(Items from a dataset)
==========
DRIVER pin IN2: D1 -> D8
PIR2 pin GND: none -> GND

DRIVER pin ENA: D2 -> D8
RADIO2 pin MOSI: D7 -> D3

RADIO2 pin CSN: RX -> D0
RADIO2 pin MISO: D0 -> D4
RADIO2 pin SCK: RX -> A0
==========
Whichever lines of the records above hold the word "DRIVER" should all be copied out.

* _OUTPUT OF THE TASK_:
DRIVER pin IN2: D1 -> D8
DRIVER pin ENA: D2 -> D8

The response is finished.